DATASET RECORDS:
──────
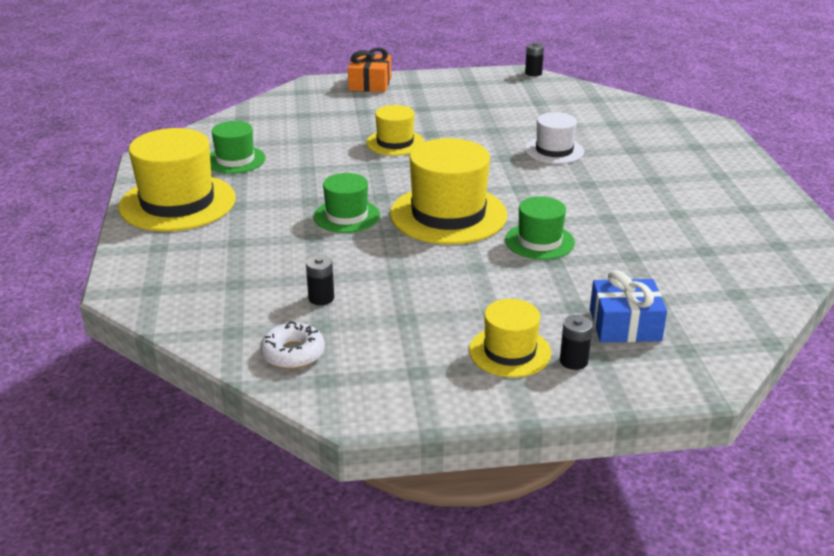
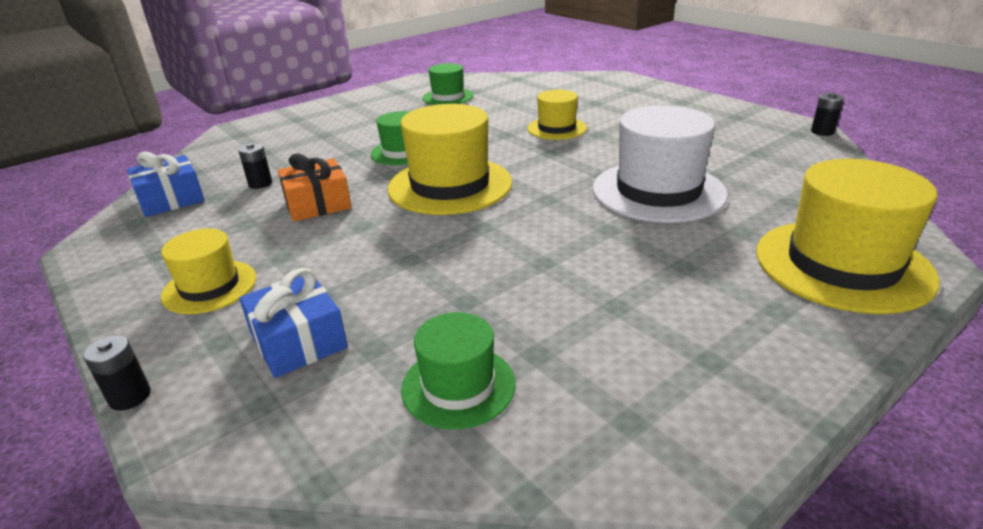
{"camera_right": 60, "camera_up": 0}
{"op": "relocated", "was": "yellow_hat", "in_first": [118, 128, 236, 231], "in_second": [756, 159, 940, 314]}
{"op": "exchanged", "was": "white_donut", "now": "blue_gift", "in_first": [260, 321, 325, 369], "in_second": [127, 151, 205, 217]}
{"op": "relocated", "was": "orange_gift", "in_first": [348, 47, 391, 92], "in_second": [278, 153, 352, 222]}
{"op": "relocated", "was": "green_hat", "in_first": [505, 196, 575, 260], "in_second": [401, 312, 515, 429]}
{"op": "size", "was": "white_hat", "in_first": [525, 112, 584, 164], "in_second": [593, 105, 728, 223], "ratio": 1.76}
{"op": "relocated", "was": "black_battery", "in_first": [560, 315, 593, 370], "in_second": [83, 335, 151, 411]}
──────
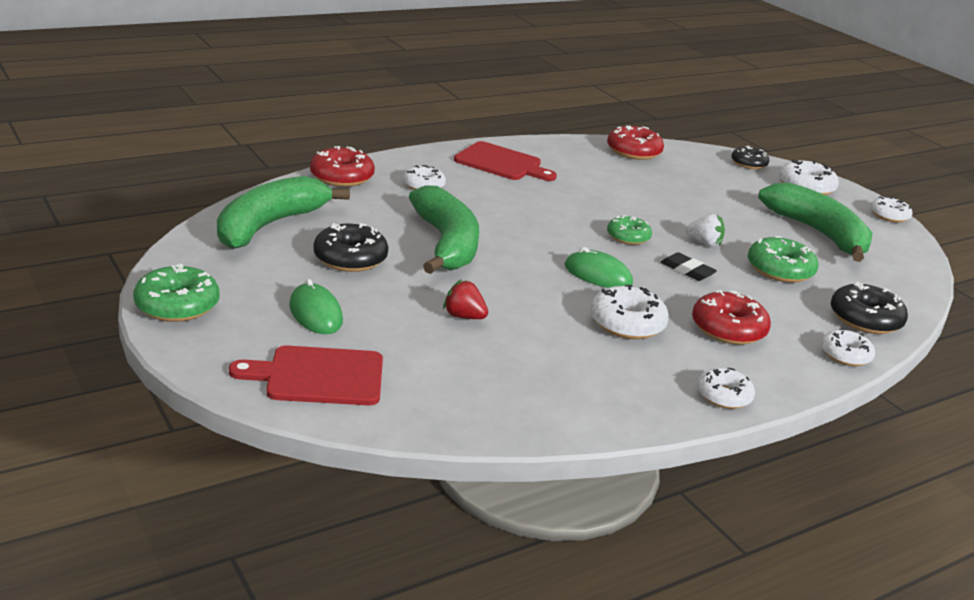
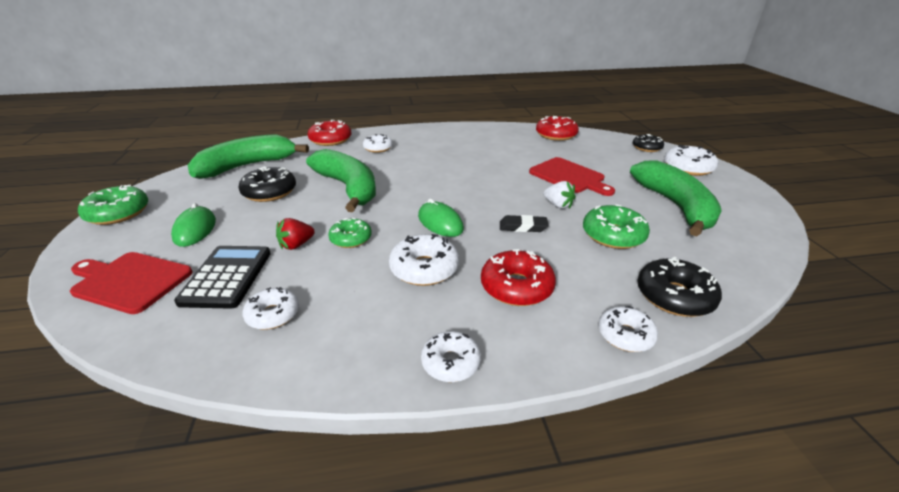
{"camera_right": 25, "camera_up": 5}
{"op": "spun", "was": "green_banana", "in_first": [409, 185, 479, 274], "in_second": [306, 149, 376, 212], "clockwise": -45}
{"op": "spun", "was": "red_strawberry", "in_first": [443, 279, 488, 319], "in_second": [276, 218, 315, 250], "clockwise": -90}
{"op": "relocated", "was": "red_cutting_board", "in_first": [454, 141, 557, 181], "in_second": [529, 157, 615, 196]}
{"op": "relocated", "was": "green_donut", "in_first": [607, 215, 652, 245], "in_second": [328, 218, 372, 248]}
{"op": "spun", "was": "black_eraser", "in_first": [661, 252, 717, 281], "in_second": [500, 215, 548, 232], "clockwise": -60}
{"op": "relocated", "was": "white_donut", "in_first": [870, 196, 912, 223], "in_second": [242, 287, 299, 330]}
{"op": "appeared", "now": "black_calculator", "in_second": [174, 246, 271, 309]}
──────
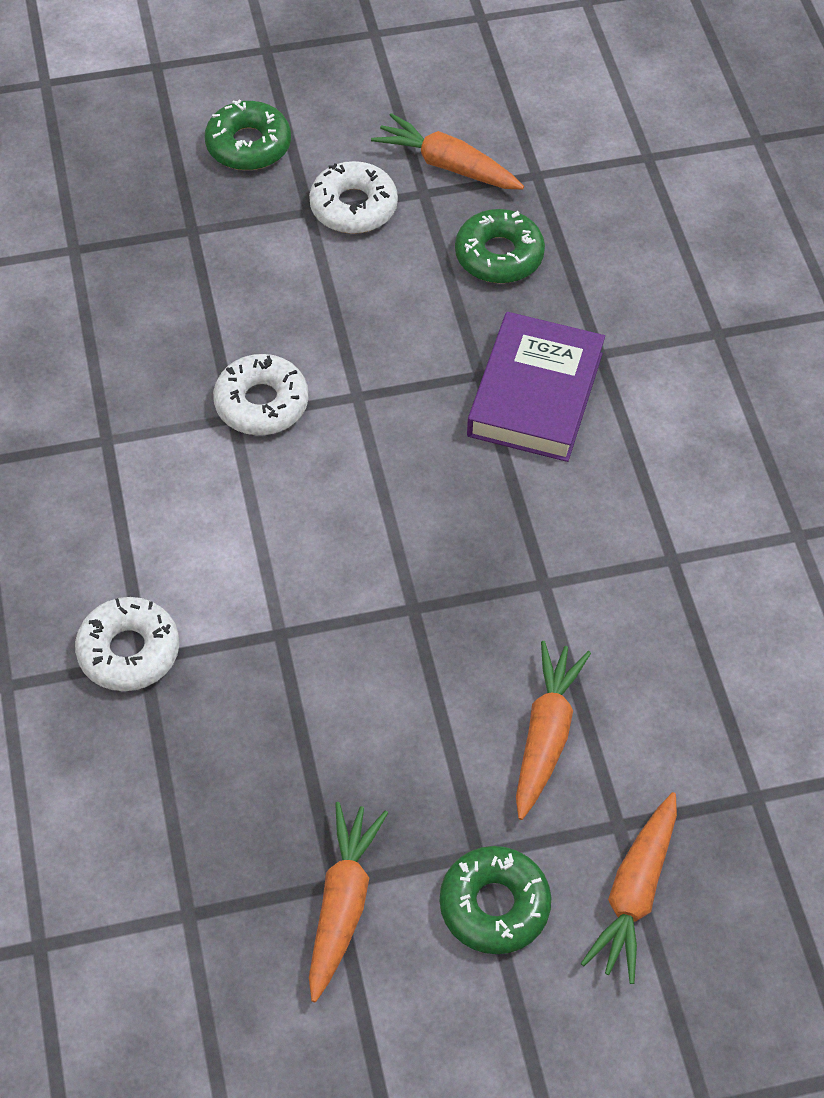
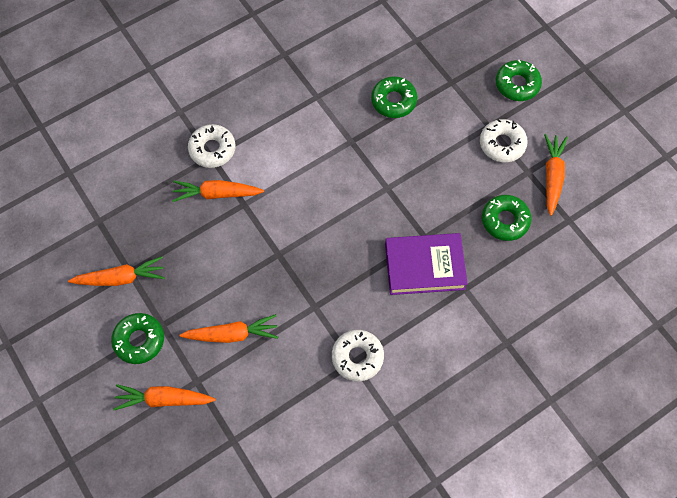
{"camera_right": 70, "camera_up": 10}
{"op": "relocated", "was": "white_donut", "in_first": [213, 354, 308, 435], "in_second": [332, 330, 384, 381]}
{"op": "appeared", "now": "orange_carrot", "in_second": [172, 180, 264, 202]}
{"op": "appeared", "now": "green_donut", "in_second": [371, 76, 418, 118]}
──────
Lines of the material in which the word "appeared" occurs are to be copied out.

{"op": "appeared", "now": "black_calculator", "in_second": [174, 246, 271, 309]}
{"op": "appeared", "now": "orange_carrot", "in_second": [172, 180, 264, 202]}
{"op": "appeared", "now": "green_donut", "in_second": [371, 76, 418, 118]}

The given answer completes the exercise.